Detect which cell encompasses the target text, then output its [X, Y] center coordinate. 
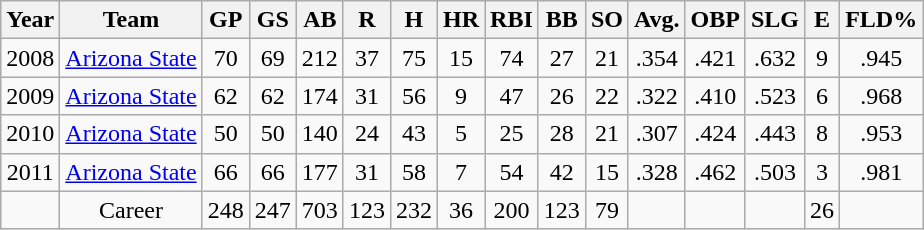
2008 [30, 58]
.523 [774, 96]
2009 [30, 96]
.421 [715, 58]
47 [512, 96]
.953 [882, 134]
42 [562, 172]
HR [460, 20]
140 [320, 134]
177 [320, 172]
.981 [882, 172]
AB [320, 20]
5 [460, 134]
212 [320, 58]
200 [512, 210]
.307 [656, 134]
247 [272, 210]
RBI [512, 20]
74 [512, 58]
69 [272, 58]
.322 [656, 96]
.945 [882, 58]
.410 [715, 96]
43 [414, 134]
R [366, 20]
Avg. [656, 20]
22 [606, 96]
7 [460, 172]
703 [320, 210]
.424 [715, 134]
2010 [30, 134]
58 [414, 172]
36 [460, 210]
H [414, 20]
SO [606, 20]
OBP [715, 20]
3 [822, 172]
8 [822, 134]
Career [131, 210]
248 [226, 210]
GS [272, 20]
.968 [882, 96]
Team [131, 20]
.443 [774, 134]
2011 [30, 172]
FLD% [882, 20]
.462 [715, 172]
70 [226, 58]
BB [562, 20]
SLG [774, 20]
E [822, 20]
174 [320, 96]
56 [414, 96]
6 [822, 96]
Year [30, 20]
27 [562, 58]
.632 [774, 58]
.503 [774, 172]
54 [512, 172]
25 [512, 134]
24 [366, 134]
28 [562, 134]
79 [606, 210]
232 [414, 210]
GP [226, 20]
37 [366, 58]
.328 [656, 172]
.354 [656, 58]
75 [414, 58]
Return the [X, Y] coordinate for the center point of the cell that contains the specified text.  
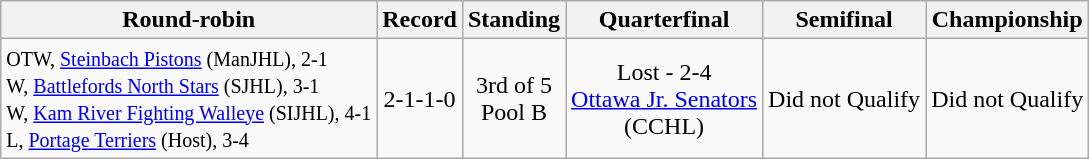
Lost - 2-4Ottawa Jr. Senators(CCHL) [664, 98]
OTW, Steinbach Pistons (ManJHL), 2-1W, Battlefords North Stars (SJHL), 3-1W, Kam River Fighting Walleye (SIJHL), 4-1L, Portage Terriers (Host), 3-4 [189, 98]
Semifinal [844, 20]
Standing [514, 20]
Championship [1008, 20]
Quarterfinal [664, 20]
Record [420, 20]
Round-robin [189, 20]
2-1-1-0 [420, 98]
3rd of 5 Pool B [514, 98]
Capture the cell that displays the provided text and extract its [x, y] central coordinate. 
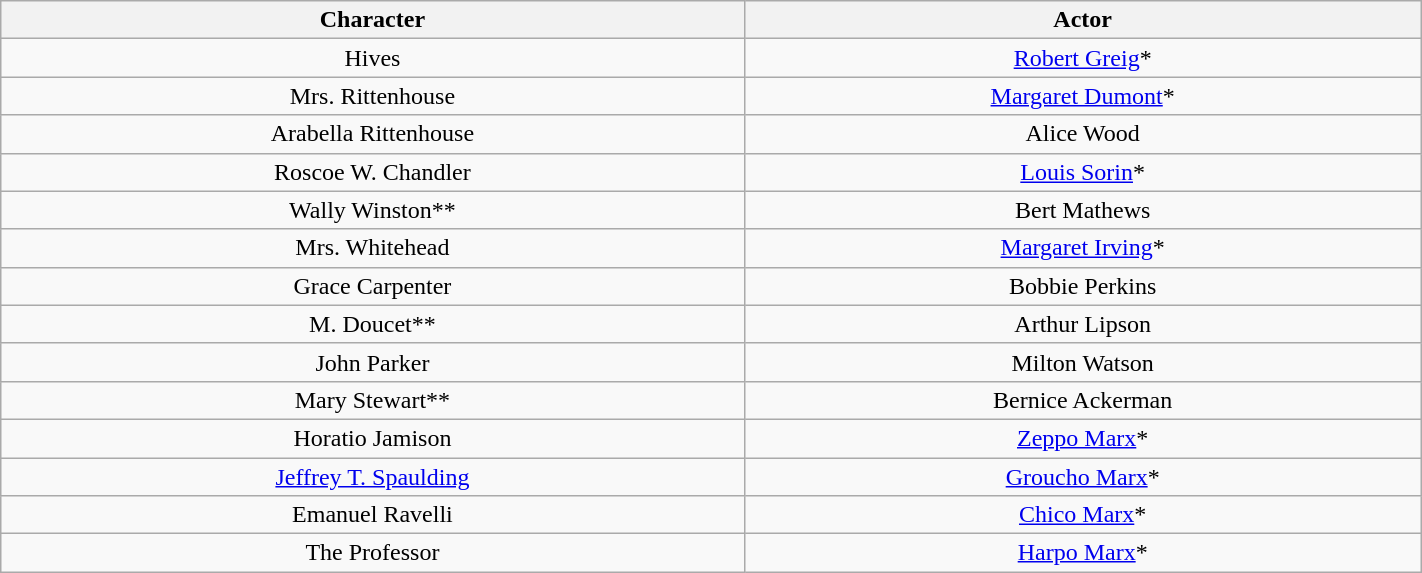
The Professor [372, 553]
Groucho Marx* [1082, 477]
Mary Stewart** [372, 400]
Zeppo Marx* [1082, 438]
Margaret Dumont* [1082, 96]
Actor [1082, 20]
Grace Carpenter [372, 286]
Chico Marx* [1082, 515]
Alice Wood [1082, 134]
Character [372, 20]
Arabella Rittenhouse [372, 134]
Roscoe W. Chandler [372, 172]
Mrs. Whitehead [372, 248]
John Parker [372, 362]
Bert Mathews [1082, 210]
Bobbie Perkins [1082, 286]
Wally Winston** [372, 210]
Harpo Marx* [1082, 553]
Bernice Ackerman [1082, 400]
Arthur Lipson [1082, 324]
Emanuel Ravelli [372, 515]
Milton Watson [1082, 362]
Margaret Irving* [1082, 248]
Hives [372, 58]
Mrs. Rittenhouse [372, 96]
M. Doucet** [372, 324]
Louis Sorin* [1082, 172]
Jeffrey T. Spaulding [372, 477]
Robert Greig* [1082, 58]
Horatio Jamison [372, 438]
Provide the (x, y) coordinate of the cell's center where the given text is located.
****************
Problem requirements: Rewrite all the items above as a Markdown table with two columns, Row and Text, giving each nonblank line its own numbered row. Leave the pictures out of the table.

Worked answer:
| Row | Text |
|---|---|
| 1 | Detect which cell encompasses the target text, then output its [X, Y] center coordinate.  |
| 2 | 2008 [30, 58] |
| 3 | .523 [774, 96] |
| 4 | 2009 [30, 96] |
| 5 | .421 [715, 58] |
| 6 | 47 [512, 96] |
| 7 | .953 [882, 134] |
| 8 | 42 [562, 172] |
| 9 | HR [460, 20] |
| 10 | 140 [320, 134] |
| 11 | 177 [320, 172] |
| 12 | .981 [882, 172] |
| 13 | AB [320, 20] |
| 14 | 5 [460, 134] |
| 15 | 212 [320, 58] |
| 16 | 200 [512, 210] |
| 17 | .307 [656, 134] |
| 18 | 247 [272, 210] |
| 19 | RBI [512, 20] |
| 20 | 74 [512, 58] |
| 21 | 69 [272, 58] |
| 22 | .322 [656, 96] |
| 23 | .945 [882, 58] |
| 24 | .410 [715, 96] |
| 25 | 43 [414, 134] |
| 26 | R [366, 20] |
| 27 | Avg. [656, 20] |
| 28 | 22 [606, 96] |
| 29 | 7 [460, 172] |
| 30 | 703 [320, 210] |
| 31 | .424 [715, 134] |
| 32 | 2010 [30, 134] |
| 33 | 58 [414, 172] |
| 34 | 36 [460, 210] |
| 35 | H [414, 20] |
| 36 | SO [606, 20] |
| 37 | OBP [715, 20] |
| 38 | 3 [822, 172] |
| 39 | 8 [822, 134] |
| 40 | Career [131, 210] |
| 41 | 248 [226, 210] |
| 42 | GS [272, 20] |
| 43 | .968 [882, 96] |
| 44 | Team [131, 20] |
| 45 | .443 [774, 134] |
| 46 | 2011 [30, 172] |
| 47 | FLD% [882, 20] |
| 48 | .462 [715, 172] |
| 49 | 70 [226, 58] |
| 50 | BB [562, 20] |
| 51 | SLG [774, 20] |
| 52 | E [822, 20] |
| 53 | 174 [320, 96] |
| 54 | 56 [414, 96] |
| 55 | 6 [822, 96] |
| 56 | Year [30, 20] |
| 57 | 27 [562, 58] |
| 58 | .632 [774, 58] |
| 59 | .503 [774, 172] |
| 60 | 54 [512, 172] |
| 61 | 25 [512, 134] |
| 62 | 24 [366, 134] |
| 63 | 28 [562, 134] |
| 64 | 79 [606, 210] |
| 65 | 232 [414, 210] |
| 66 | GP [226, 20] |
| 67 | 37 [366, 58] |
| 68 | .328 [656, 172] |
| 69 | .354 [656, 58] |
| 70 | 75 [414, 58] |
| 71 | Return the [X, Y] coordinate for the center point of the cell that contains the specified text.   |
| 72 | Lost - 2-4Ottawa Jr. Senators(CCHL) [664, 98] |
| 73 | OTW, Steinbach Pistons (ManJHL), 2-1W, Battlefords North Stars (SJHL), 3-1W, Kam River Fighting Walleye (SIJHL), 4-1L, Portage Terriers (Host), 3-4 [189, 98] |
| 74 | Semifinal [844, 20] |
| 75 | Standing [514, 20] |
| 76 | Championship [1008, 20] |
| 77 | Quarterfinal [664, 20] |
| 78 | Record [420, 20] |
| 79 | Round-robin [189, 20] |
| 80 | 2-1-1-0 [420, 98] |
| 81 | 3rd of 5 Pool B [514, 98] |
| 82 | Capture the cell that displays the provided text and extract its [x, y] central coordinate.  |
| 83 | The Professor [372, 553] |
| 84 | Groucho Marx* [1082, 477] |
| 85 | Mary Stewart** [372, 400] |
| 86 | Zeppo Marx* [1082, 438] |
| 87 | Margaret Dumont* [1082, 96] |
| 88 | Actor [1082, 20] |
| 89 | Grace Carpenter [372, 286] |
| 90 | Chico Marx* [1082, 515] |
| 91 | Alice Wood [1082, 134] |
| 92 | Character [372, 20] |
| 93 | Arabella Rittenhouse [372, 134] |
| 94 | Roscoe W. Chandler [372, 172] |
| 95 | Mrs. Whitehead [372, 248] |
| 96 | John Parker [372, 362] |
| 97 | Bert Mathews [1082, 210] |
| 98 | Bobbie Perkins [1082, 286] |
| 99 | Wally Winston** [372, 210] |
| 100 | Harpo Marx* [1082, 553] |
| 101 | Bernice Ackerman [1082, 400] |
| 102 | Arthur Lipson [1082, 324] |
| 103 | Emanuel Ravelli [372, 515] |
| 104 | Milton Watson [1082, 362] |
| 105 | Margaret Irving* [1082, 248] |
| 106 | Hives [372, 58] |
| 107 | Mrs. Rittenhouse [372, 96] |
| 108 | M. Doucet** [372, 324] |
| 109 | Louis Sorin* [1082, 172] |
| 110 | Jeffrey T. Spaulding [372, 477] |
| 111 | Robert Greig* [1082, 58] |
| 112 | Horatio Jamison [372, 438] |
| 113 | Provide the (x, y) coordinate of the cell's center where the given text is located. |